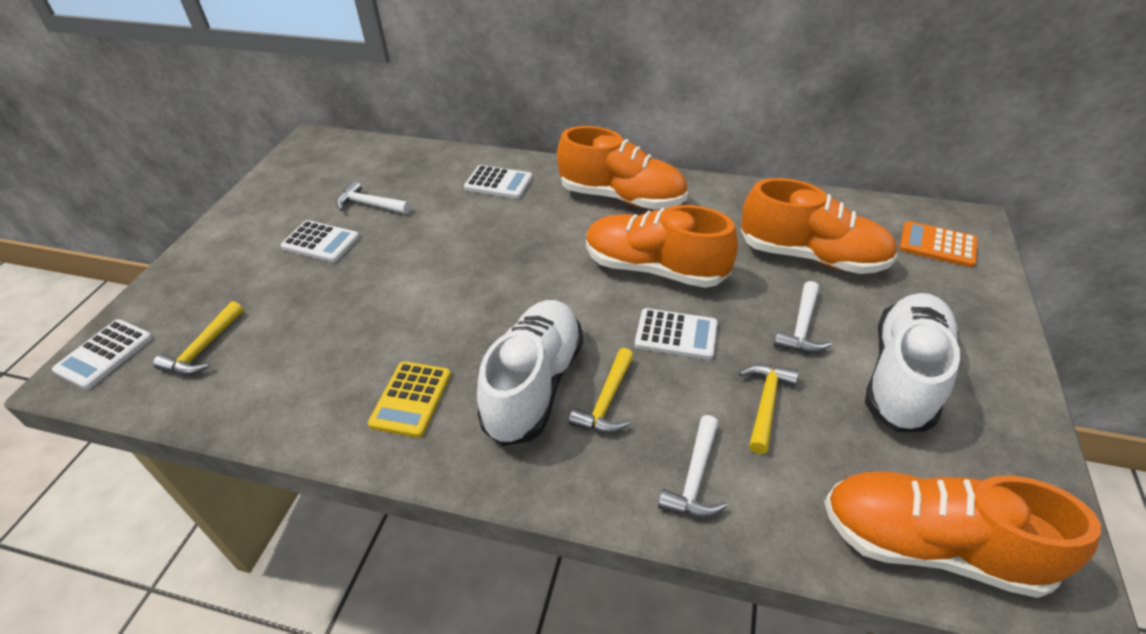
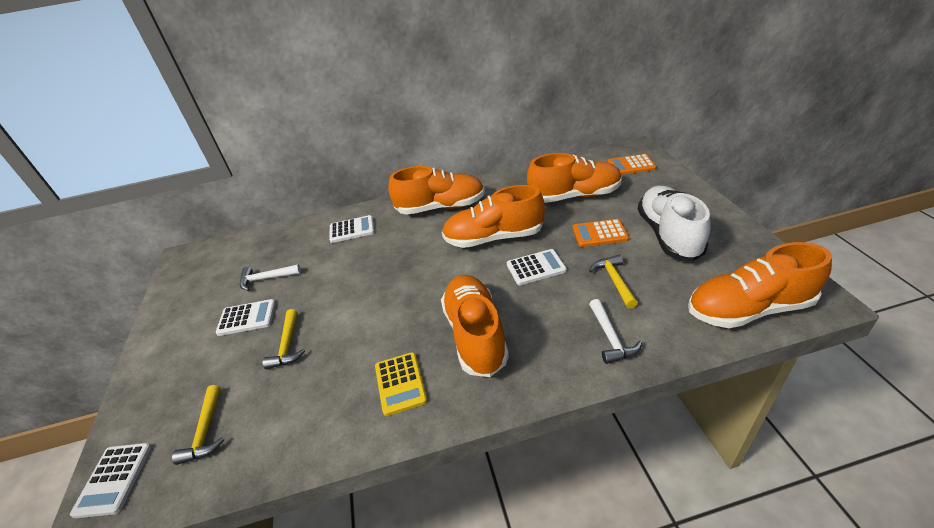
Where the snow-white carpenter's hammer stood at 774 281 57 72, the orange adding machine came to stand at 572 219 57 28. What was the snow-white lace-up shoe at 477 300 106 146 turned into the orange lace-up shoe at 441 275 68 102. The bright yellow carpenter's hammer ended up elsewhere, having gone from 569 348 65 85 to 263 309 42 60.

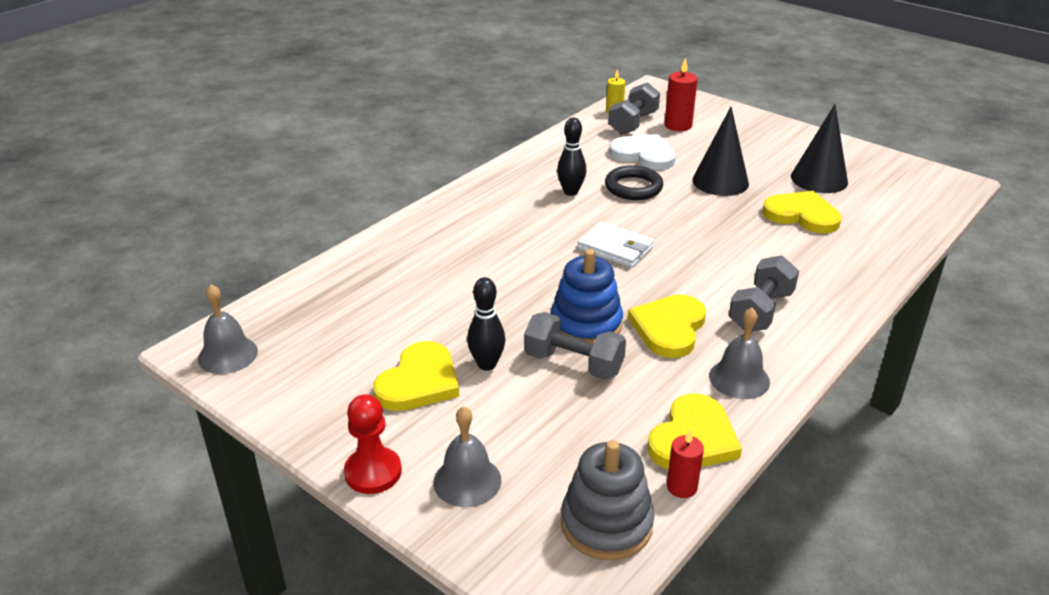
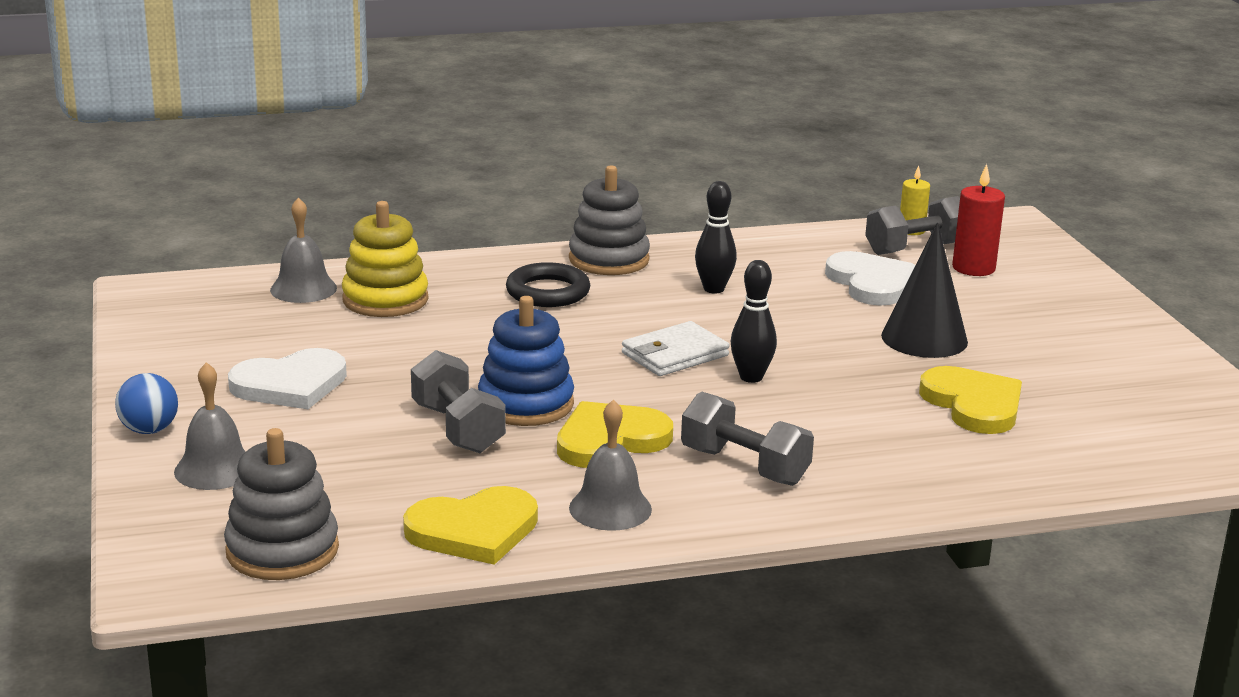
The second view lost the jet-black cone shape at 791 104 57 89. The jet-black ring ended up elsewhere, having gone from 605 165 58 35 to 506 262 84 45. The snow-white card wallet at 578 222 76 46 ended up facing another way, 75 degrees clockwise from before. The gray dumbbell at 729 256 70 75 ended up facing another way, 60 degrees clockwise from before. The jet-black tenpin ended up elsewhere, having gone from 467 277 38 94 to 731 260 46 123. The gray bell ended up elsewhere, having gone from 198 284 60 90 to 270 197 67 106. What was the bright yellow love heart at 373 341 86 70 turned into the snow-white love heart at 228 348 119 61. Where the red chess pawn stood at 344 394 58 100, the cobalt ball came to stand at 115 373 63 61. The second view lost the red pillar candle at 667 430 37 68. The second view gained the gray stacking toy at 569 166 81 109. The second view gained the bright yellow stacking toy at 342 201 86 116.

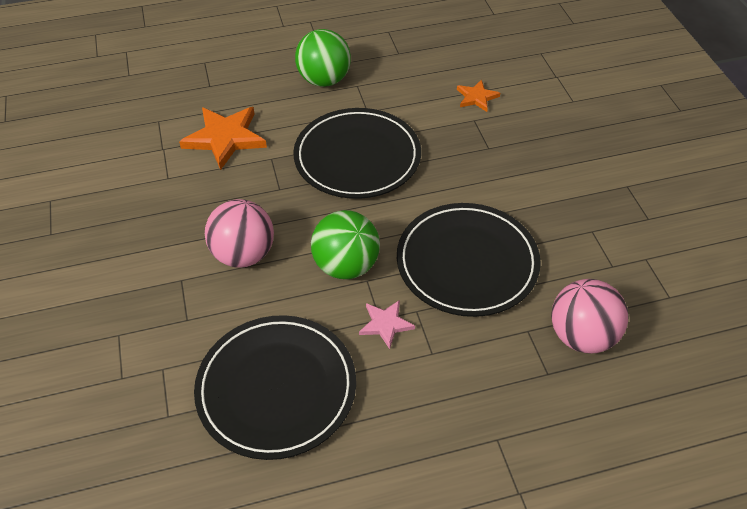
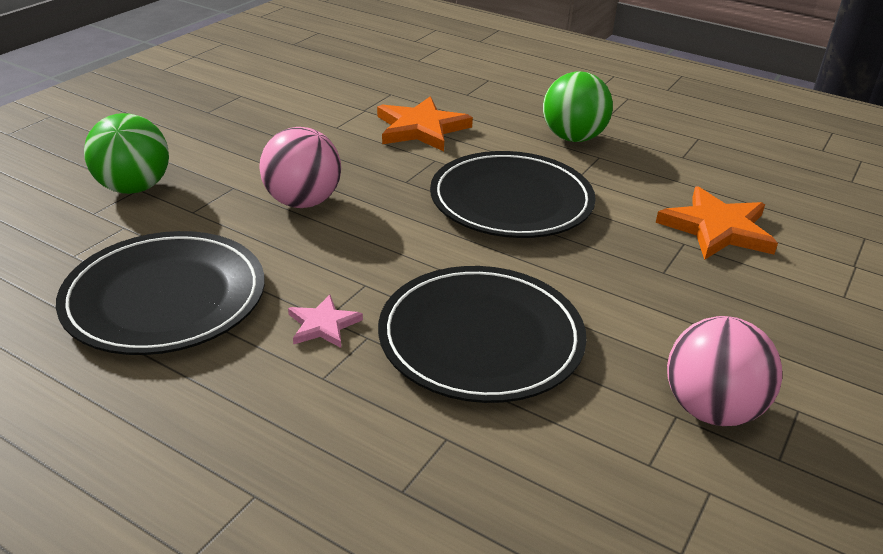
The size of the orange star at 457 79 43 33 changed by a factor of 1.84. The leaf-green ball ended up elsewhere, having gone from 311 210 69 69 to 84 113 85 81. The rosy ball ended up elsewhere, having gone from 551 279 77 75 to 667 316 115 110.

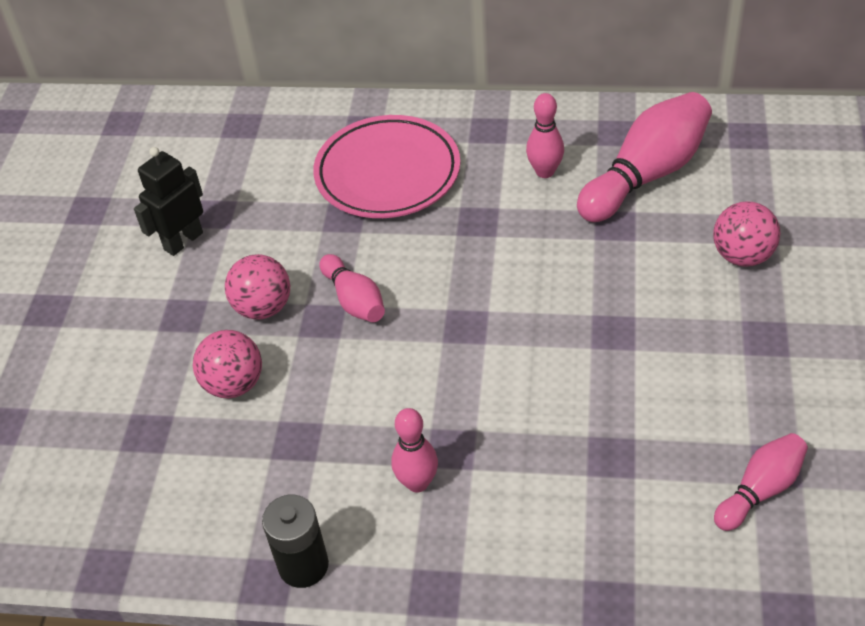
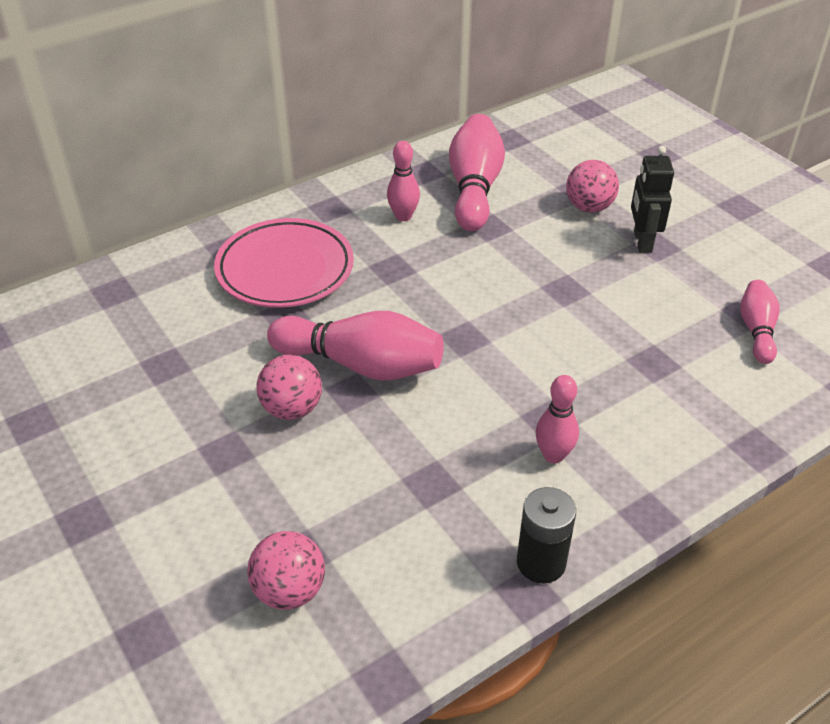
The jet-black robot ended up elsewhere, having gone from 134 147 69 109 to 631 146 43 107. The size of the rosy tenpin at 319 254 66 68 changed by a factor of 1.77. The rosy ball ended up elsewhere, having gone from 193 330 69 68 to 247 531 78 79.

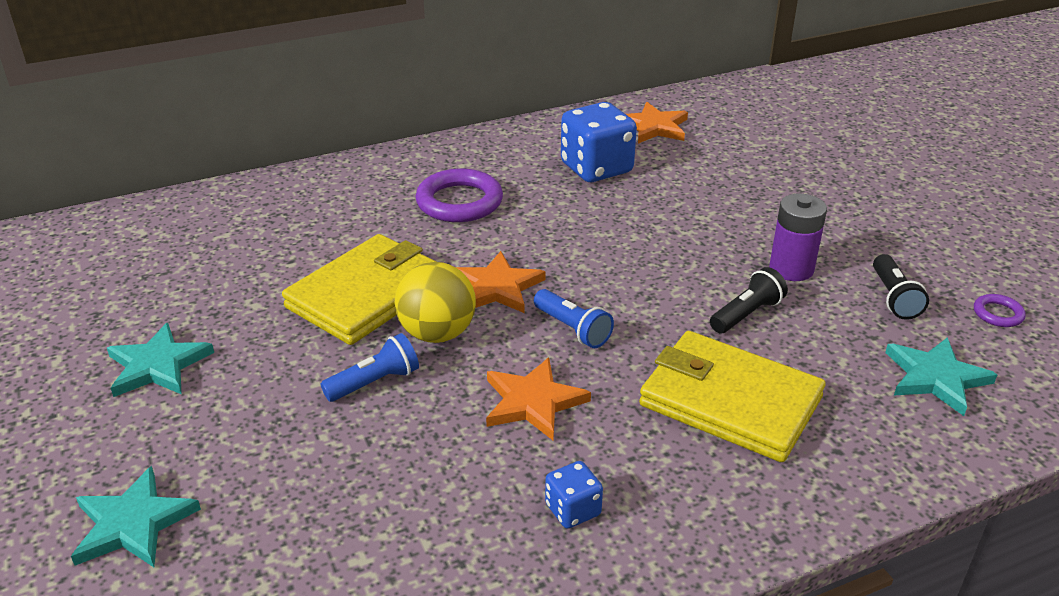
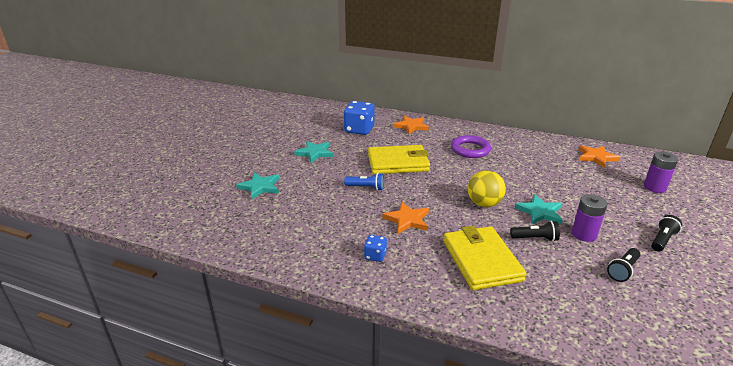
The cobalt die ended up elsewhere, having gone from 561 102 76 80 to 344 101 31 34. The orange star ended up elsewhere, having gone from 455 251 90 62 to 393 116 36 18. The bright yellow ball ended up elsewhere, having gone from 394 262 82 81 to 468 170 38 37. The second view lost the cobalt flashlight at 534 289 80 59. The second view lost the purple ring at 974 294 52 33. The teal star ended up elsewhere, having gone from 885 337 112 79 to 515 194 48 31. The second view gained the purple power cell at 644 152 34 41. The second view gained the jet-black flashlight at 651 215 31 37.

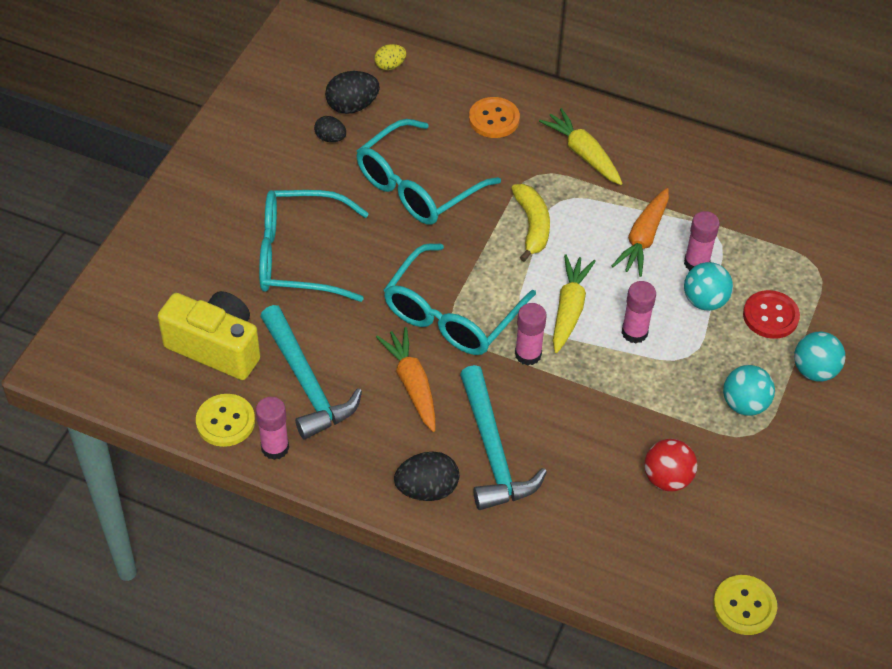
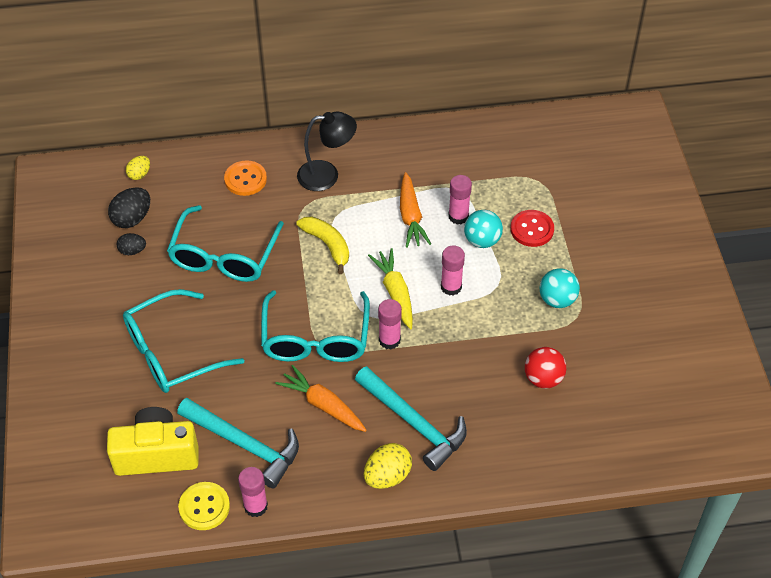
Where the bright yellow root vegetable stood at 539 108 84 77, the jet-black reading lamp came to stand at 297 111 60 80. The second view lost the teal ball at 794 332 52 49. What was the jet-black toy egg at 394 452 65 49 turned into the bright yellow toy egg at 364 443 48 46. The second view lost the bright yellow sewing button at 713 575 64 60.

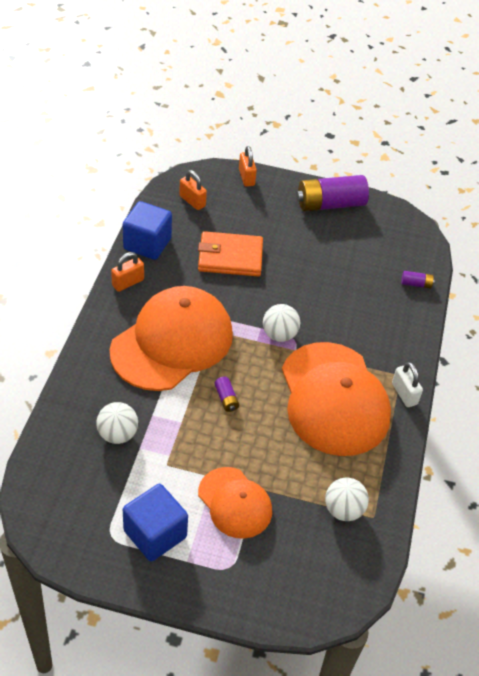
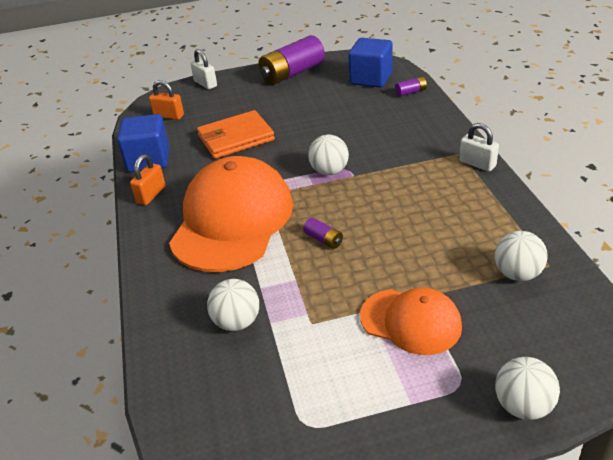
What was the orange small lock at 239 146 18 40 turned into the snow-white small lock at 191 49 26 40. The second view lost the orange peaked cap at 282 342 109 114. The cobalt cube ended up elsewhere, having gone from 123 484 65 78 to 348 38 45 50. The second view gained the snow-white ball at 495 357 65 63.

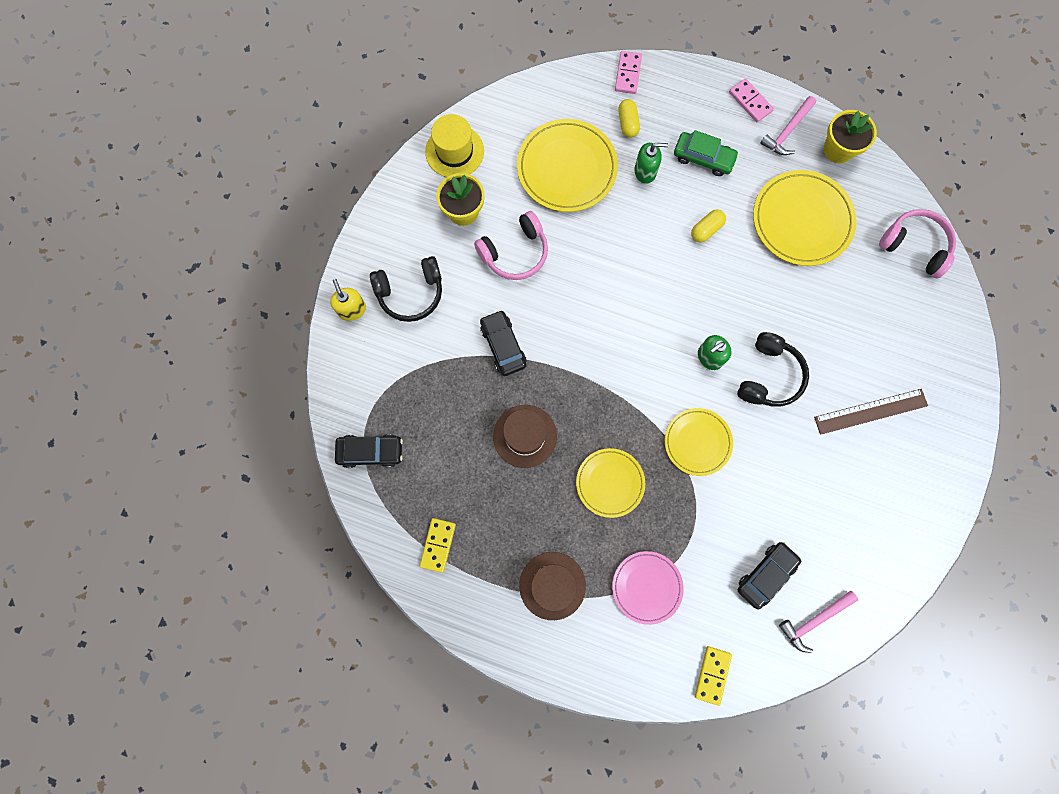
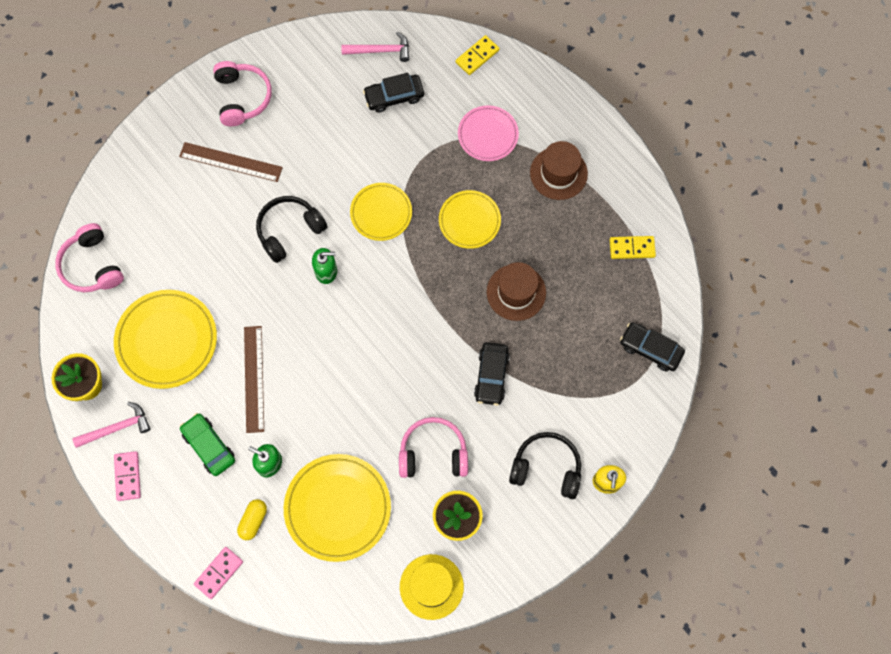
Where the bright yellow pill shape stood at 691 209 35 34, the dark brown measuring stick came to stand at 244 326 20 107. The bright yellow domino at 420 518 36 55 ended up facing another way, 45 degrees clockwise from before. The second view gained the rosy headphones at 213 61 59 65.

▬▬▬▬▬▬

** Work required **
Your reply should hold every line of the material, unaltered, and not one picture.

** Result below **
Where the snow-white carpenter's hammer stood at 774 281 57 72, the orange adding machine came to stand at 572 219 57 28. What was the snow-white lace-up shoe at 477 300 106 146 turned into the orange lace-up shoe at 441 275 68 102. The bright yellow carpenter's hammer ended up elsewhere, having gone from 569 348 65 85 to 263 309 42 60.

The second view lost the jet-black cone shape at 791 104 57 89. The jet-black ring ended up elsewhere, having gone from 605 165 58 35 to 506 262 84 45. The snow-white card wallet at 578 222 76 46 ended up facing another way, 75 degrees clockwise from before. The gray dumbbell at 729 256 70 75 ended up facing another way, 60 degrees clockwise from before. The jet-black tenpin ended up elsewhere, having gone from 467 277 38 94 to 731 260 46 123. The gray bell ended up elsewhere, having gone from 198 284 60 90 to 270 197 67 106. What was the bright yellow love heart at 373 341 86 70 turned into the snow-white love heart at 228 348 119 61. Where the red chess pawn stood at 344 394 58 100, the cobalt ball came to stand at 115 373 63 61. The second view lost the red pillar candle at 667 430 37 68. The second view gained the gray stacking toy at 569 166 81 109. The second view gained the bright yellow stacking toy at 342 201 86 116.

The size of the orange star at 457 79 43 33 changed by a factor of 1.84. The leaf-green ball ended up elsewhere, having gone from 311 210 69 69 to 84 113 85 81. The rosy ball ended up elsewhere, having gone from 551 279 77 75 to 667 316 115 110.

The jet-black robot ended up elsewhere, having gone from 134 147 69 109 to 631 146 43 107. The size of the rosy tenpin at 319 254 66 68 changed by a factor of 1.77. The rosy ball ended up elsewhere, having gone from 193 330 69 68 to 247 531 78 79.

The cobalt die ended up elsewhere, having gone from 561 102 76 80 to 344 101 31 34. The orange star ended up elsewhere, having gone from 455 251 90 62 to 393 116 36 18. The bright yellow ball ended up elsewhere, having gone from 394 262 82 81 to 468 170 38 37. The second view lost the cobalt flashlight at 534 289 80 59. The second view lost the purple ring at 974 294 52 33. The teal star ended up elsewhere, having gone from 885 337 112 79 to 515 194 48 31. The second view gained the purple power cell at 644 152 34 41. The second view gained the jet-black flashlight at 651 215 31 37.

Where the bright yellow root vegetable stood at 539 108 84 77, the jet-black reading lamp came to stand at 297 111 60 80. The second view lost the teal ball at 794 332 52 49. What was the jet-black toy egg at 394 452 65 49 turned into the bright yellow toy egg at 364 443 48 46. The second view lost the bright yellow sewing button at 713 575 64 60.

What was the orange small lock at 239 146 18 40 turned into the snow-white small lock at 191 49 26 40. The second view lost the orange peaked cap at 282 342 109 114. The cobalt cube ended up elsewhere, having gone from 123 484 65 78 to 348 38 45 50. The second view gained the snow-white ball at 495 357 65 63.

Where the bright yellow pill shape stood at 691 209 35 34, the dark brown measuring stick came to stand at 244 326 20 107. The bright yellow domino at 420 518 36 55 ended up facing another way, 45 degrees clockwise from before. The second view gained the rosy headphones at 213 61 59 65.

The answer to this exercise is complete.